── Data

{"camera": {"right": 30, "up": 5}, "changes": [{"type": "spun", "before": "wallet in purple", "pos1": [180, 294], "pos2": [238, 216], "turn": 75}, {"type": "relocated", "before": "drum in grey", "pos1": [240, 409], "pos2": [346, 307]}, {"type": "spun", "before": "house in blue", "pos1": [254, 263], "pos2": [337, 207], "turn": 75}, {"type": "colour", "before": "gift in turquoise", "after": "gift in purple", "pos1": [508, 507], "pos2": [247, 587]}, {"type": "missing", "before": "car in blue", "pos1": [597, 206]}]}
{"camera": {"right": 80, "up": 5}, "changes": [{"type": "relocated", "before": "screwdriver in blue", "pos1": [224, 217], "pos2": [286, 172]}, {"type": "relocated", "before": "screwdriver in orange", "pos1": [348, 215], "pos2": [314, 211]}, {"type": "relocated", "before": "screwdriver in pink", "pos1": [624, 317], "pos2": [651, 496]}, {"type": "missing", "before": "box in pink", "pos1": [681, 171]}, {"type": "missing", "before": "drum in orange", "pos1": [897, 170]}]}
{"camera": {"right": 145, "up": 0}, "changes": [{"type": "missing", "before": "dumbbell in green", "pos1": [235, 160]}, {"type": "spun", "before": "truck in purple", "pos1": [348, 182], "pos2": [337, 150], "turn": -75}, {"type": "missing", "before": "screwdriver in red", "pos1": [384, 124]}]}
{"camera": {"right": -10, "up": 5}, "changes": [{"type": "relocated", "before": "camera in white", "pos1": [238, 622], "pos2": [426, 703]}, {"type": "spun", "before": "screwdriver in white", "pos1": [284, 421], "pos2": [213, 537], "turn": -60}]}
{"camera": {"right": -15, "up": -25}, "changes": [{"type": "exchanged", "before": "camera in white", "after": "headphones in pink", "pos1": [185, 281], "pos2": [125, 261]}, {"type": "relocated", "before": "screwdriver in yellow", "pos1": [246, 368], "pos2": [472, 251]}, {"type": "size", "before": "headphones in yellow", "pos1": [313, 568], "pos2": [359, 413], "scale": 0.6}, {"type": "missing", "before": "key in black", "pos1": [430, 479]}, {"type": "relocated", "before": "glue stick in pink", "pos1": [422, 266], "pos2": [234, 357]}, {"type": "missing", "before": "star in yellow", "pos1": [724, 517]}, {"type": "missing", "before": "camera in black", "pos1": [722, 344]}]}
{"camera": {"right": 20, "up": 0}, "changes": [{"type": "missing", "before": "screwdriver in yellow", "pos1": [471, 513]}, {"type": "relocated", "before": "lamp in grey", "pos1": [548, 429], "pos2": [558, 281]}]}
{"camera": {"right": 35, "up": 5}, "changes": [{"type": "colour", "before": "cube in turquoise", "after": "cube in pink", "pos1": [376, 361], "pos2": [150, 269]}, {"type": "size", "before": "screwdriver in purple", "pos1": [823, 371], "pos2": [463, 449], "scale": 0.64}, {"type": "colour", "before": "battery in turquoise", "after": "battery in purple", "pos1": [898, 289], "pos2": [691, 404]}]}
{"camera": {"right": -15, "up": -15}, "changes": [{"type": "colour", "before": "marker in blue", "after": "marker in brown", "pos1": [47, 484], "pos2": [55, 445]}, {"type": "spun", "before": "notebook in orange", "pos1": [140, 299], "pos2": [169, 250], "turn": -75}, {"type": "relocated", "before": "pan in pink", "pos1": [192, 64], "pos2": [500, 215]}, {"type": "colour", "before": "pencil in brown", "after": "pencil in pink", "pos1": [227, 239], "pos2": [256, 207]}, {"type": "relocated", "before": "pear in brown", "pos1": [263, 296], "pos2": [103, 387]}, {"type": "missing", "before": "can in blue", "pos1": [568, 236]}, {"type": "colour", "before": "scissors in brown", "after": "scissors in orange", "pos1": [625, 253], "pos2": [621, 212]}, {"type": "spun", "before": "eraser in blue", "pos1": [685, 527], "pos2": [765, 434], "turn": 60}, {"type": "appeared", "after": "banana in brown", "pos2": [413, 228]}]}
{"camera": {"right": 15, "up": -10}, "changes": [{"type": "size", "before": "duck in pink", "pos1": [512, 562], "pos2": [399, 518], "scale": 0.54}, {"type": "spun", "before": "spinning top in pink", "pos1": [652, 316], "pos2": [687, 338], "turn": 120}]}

────

What this task involves: The response should be every record above restated exactly.

Written response:
{"camera": {"right": 30, "up": 5}, "changes": [{"type": "spun", "before": "wallet in purple", "pos1": [180, 294], "pos2": [238, 216], "turn": 75}, {"type": "relocated", "before": "drum in grey", "pos1": [240, 409], "pos2": [346, 307]}, {"type": "spun", "before": "house in blue", "pos1": [254, 263], "pos2": [337, 207], "turn": 75}, {"type": "colour", "before": "gift in turquoise", "after": "gift in purple", "pos1": [508, 507], "pos2": [247, 587]}, {"type": "missing", "before": "car in blue", "pos1": [597, 206]}]}
{"camera": {"right": 80, "up": 5}, "changes": [{"type": "relocated", "before": "screwdriver in blue", "pos1": [224, 217], "pos2": [286, 172]}, {"type": "relocated", "before": "screwdriver in orange", "pos1": [348, 215], "pos2": [314, 211]}, {"type": "relocated", "before": "screwdriver in pink", "pos1": [624, 317], "pos2": [651, 496]}, {"type": "missing", "before": "box in pink", "pos1": [681, 171]}, {"type": "missing", "before": "drum in orange", "pos1": [897, 170]}]}
{"camera": {"right": 145, "up": 0}, "changes": [{"type": "missing", "before": "dumbbell in green", "pos1": [235, 160]}, {"type": "spun", "before": "truck in purple", "pos1": [348, 182], "pos2": [337, 150], "turn": -75}, {"type": "missing", "before": "screwdriver in red", "pos1": [384, 124]}]}
{"camera": {"right": -10, "up": 5}, "changes": [{"type": "relocated", "before": "camera in white", "pos1": [238, 622], "pos2": [426, 703]}, {"type": "spun", "before": "screwdriver in white", "pos1": [284, 421], "pos2": [213, 537], "turn": -60}]}
{"camera": {"right": -15, "up": -25}, "changes": [{"type": "exchanged", "before": "camera in white", "after": "headphones in pink", "pos1": [185, 281], "pos2": [125, 261]}, {"type": "relocated", "before": "screwdriver in yellow", "pos1": [246, 368], "pos2": [472, 251]}, {"type": "size", "before": "headphones in yellow", "pos1": [313, 568], "pos2": [359, 413], "scale": 0.6}, {"type": "missing", "before": "key in black", "pos1": [430, 479]}, {"type": "relocated", "before": "glue stick in pink", "pos1": [422, 266], "pos2": [234, 357]}, {"type": "missing", "before": "star in yellow", "pos1": [724, 517]}, {"type": "missing", "before": "camera in black", "pos1": [722, 344]}]}
{"camera": {"right": 20, "up": 0}, "changes": [{"type": "missing", "before": "screwdriver in yellow", "pos1": [471, 513]}, {"type": "relocated", "before": "lamp in grey", "pos1": [548, 429], "pos2": [558, 281]}]}
{"camera": {"right": 35, "up": 5}, "changes": [{"type": "colour", "before": "cube in turquoise", "after": "cube in pink", "pos1": [376, 361], "pos2": [150, 269]}, {"type": "size", "before": "screwdriver in purple", "pos1": [823, 371], "pos2": [463, 449], "scale": 0.64}, {"type": "colour", "before": "battery in turquoise", "after": "battery in purple", "pos1": [898, 289], "pos2": [691, 404]}]}
{"camera": {"right": -15, "up": -15}, "changes": [{"type": "colour", "before": "marker in blue", "after": "marker in brown", "pos1": [47, 484], "pos2": [55, 445]}, {"type": "spun", "before": "notebook in orange", "pos1": [140, 299], "pos2": [169, 250], "turn": -75}, {"type": "relocated", "before": "pan in pink", "pos1": [192, 64], "pos2": [500, 215]}, {"type": "colour", "before": "pencil in brown", "after": "pencil in pink", "pos1": [227, 239], "pos2": [256, 207]}, {"type": "relocated", "before": "pear in brown", "pos1": [263, 296], "pos2": [103, 387]}, {"type": "missing", "before": "can in blue", "pos1": [568, 236]}, {"type": "colour", "before": "scissors in brown", "after": "scissors in orange", "pos1": [625, 253], "pos2": [621, 212]}, {"type": "spun", "before": "eraser in blue", "pos1": [685, 527], "pos2": [765, 434], "turn": 60}, {"type": "appeared", "after": "banana in brown", "pos2": [413, 228]}]}
{"camera": {"right": 15, "up": -10}, "changes": [{"type": "size", "before": "duck in pink", "pos1": [512, 562], "pos2": [399, 518], "scale": 0.54}, {"type": "spun", "before": "spinning top in pink", "pos1": [652, 316], "pos2": [687, 338], "turn": 120}]}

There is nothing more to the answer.